◆ **WHAT TO WORK ON**
Copy the lines exactly. Begin at the first line of the data and stop after the line with "second_place: [267, 191, 333, 262]".

═════ GIVEN RECORDS ═════

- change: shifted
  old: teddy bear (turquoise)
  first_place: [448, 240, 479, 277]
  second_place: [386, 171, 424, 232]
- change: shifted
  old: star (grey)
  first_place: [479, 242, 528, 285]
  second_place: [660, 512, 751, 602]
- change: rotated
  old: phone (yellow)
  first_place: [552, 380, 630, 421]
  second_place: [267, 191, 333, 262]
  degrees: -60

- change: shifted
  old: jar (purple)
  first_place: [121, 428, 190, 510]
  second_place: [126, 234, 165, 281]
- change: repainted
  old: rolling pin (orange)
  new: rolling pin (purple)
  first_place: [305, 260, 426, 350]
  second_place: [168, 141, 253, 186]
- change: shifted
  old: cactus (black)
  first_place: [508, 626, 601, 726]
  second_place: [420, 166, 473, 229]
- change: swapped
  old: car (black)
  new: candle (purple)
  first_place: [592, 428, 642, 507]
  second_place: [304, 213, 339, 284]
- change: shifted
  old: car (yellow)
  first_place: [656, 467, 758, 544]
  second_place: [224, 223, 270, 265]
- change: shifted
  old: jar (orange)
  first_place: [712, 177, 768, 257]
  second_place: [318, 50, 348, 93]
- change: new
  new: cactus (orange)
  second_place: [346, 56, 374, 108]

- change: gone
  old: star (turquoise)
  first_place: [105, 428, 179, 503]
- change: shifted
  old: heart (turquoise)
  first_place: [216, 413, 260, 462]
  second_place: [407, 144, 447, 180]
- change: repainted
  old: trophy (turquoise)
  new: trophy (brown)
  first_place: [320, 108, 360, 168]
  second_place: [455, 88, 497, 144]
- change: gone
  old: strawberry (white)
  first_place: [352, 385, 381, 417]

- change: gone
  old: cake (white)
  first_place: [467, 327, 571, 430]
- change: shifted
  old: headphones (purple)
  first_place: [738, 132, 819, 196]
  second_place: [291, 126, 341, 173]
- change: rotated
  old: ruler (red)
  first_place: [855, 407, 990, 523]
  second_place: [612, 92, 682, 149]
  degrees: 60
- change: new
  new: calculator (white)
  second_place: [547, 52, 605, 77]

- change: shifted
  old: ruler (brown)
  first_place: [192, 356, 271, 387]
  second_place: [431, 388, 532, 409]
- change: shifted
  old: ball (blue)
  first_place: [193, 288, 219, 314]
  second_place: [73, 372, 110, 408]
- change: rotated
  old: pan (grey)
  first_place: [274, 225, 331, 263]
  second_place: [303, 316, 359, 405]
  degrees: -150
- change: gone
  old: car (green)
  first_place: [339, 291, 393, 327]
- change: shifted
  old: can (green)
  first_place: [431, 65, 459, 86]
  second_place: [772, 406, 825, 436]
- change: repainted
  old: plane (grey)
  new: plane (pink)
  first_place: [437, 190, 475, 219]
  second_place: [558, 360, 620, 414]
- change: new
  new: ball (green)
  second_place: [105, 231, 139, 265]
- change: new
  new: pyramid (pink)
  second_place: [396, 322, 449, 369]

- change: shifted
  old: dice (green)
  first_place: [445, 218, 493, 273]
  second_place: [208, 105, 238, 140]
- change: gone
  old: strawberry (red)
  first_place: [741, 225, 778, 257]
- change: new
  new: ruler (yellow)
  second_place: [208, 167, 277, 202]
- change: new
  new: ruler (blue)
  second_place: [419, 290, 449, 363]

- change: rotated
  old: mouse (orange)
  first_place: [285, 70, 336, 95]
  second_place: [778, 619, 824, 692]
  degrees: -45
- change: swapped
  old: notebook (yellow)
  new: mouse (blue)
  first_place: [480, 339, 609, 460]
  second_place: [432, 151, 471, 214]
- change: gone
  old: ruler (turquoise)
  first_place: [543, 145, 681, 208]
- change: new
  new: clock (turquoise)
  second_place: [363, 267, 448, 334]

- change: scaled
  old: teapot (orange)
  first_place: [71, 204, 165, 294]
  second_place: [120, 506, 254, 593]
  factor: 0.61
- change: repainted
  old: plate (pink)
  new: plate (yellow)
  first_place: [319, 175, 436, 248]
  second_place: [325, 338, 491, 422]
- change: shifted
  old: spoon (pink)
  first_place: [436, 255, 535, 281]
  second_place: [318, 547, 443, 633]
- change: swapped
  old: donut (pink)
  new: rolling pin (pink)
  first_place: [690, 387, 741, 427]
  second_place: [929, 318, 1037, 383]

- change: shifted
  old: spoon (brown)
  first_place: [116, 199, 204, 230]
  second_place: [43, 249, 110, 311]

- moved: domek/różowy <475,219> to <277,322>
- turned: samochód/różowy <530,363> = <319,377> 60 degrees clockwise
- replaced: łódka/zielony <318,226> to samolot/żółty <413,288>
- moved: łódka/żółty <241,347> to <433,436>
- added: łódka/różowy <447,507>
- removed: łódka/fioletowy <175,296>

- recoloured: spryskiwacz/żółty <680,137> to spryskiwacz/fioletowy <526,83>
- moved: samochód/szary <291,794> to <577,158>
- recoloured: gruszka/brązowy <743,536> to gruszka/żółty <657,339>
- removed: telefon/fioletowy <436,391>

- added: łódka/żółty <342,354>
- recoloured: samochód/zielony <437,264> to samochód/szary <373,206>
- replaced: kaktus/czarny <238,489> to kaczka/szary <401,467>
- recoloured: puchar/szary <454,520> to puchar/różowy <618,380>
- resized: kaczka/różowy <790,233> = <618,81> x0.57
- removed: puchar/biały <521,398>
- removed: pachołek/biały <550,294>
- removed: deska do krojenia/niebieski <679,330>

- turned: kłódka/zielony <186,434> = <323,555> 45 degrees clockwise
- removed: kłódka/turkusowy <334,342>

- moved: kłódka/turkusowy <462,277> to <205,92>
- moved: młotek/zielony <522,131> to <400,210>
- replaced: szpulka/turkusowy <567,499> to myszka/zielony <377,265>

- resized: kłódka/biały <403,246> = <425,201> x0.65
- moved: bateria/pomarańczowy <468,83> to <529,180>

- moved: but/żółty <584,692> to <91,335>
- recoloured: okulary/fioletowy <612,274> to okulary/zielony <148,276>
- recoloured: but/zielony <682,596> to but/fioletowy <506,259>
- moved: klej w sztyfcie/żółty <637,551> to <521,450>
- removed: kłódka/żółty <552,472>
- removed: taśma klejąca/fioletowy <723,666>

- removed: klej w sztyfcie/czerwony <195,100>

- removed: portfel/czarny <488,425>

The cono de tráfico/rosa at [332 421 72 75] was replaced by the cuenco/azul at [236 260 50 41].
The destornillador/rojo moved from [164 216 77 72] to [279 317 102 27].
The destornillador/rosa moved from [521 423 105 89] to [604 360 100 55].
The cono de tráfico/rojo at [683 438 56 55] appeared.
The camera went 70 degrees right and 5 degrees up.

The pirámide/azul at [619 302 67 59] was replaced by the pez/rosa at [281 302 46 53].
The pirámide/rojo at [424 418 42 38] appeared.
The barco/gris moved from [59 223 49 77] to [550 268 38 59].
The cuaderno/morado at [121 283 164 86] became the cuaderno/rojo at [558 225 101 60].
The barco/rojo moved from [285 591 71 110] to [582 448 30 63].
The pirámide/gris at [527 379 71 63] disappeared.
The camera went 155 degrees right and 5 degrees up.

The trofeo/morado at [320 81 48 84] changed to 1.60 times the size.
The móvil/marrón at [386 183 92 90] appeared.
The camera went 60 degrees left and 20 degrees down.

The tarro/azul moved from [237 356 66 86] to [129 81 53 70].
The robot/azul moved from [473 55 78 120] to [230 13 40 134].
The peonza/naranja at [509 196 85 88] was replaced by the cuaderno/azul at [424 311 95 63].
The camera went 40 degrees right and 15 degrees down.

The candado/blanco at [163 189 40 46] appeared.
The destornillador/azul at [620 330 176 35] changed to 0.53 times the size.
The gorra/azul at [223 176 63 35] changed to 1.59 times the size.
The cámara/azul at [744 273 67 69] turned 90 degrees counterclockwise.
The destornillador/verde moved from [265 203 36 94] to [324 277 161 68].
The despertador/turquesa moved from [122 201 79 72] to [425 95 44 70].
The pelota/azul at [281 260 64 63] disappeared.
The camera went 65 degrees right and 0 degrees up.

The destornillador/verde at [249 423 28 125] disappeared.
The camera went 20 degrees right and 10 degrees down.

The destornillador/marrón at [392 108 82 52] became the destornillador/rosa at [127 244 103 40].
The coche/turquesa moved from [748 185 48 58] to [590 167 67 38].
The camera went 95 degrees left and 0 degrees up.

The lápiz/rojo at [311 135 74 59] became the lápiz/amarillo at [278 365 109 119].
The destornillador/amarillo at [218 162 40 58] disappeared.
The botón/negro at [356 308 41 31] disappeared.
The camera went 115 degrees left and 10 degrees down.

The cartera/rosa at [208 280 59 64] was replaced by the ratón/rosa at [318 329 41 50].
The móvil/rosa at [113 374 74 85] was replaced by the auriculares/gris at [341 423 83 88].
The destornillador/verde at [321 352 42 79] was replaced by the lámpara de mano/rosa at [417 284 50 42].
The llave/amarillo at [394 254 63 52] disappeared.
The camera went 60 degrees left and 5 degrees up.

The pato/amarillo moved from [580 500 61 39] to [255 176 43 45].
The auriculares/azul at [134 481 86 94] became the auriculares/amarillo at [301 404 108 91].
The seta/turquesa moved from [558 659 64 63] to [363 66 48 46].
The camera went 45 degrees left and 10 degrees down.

═════

◆ **FINAL ANSWER**
- change: shifted
  old: teddy bear (turquoise)
  first_place: [448, 240, 479, 277]
  second_place: [386, 171, 424, 232]
- change: shifted
  old: star (grey)
  first_place: [479, 242, 528, 285]
  second_place: [660, 512, 751, 602]
- change: rotated
  old: phone (yellow)
  first_place: [552, 380, 630, 421]
  second_place: [267, 191, 333, 262]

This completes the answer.